Work instructions:
Filter the entries, keeping every line with the word "spinning".

Exercise input:
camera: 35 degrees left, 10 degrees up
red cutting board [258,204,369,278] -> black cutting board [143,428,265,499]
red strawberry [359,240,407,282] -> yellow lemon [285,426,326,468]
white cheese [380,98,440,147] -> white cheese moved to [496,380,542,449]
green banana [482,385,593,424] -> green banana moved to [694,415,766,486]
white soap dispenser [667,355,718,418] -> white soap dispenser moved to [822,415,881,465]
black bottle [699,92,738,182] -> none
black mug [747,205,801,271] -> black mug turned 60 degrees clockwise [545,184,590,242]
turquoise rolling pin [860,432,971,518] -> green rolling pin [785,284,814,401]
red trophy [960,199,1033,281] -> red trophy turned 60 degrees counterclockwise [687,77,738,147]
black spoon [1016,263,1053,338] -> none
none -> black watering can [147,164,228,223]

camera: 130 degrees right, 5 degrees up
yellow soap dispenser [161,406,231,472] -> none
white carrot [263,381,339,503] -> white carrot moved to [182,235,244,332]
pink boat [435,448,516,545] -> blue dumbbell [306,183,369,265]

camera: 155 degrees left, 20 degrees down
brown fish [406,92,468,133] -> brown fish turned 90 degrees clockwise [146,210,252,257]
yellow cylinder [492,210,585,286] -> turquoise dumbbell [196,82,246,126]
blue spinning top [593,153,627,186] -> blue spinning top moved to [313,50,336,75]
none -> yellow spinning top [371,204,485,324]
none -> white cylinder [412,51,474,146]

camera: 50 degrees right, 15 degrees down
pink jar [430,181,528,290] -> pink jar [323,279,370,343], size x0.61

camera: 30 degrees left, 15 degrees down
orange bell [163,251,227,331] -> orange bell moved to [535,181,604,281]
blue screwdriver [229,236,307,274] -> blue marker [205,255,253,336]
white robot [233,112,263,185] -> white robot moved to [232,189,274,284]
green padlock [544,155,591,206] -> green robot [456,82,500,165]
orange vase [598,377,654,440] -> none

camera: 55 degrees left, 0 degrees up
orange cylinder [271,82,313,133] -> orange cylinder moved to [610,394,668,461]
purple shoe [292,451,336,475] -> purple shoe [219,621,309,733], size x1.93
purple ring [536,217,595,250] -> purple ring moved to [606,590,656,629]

Exercise output:
blue spinning top [593,153,627,186] -> blue spinning top moved to [313,50,336,75]
none -> yellow spinning top [371,204,485,324]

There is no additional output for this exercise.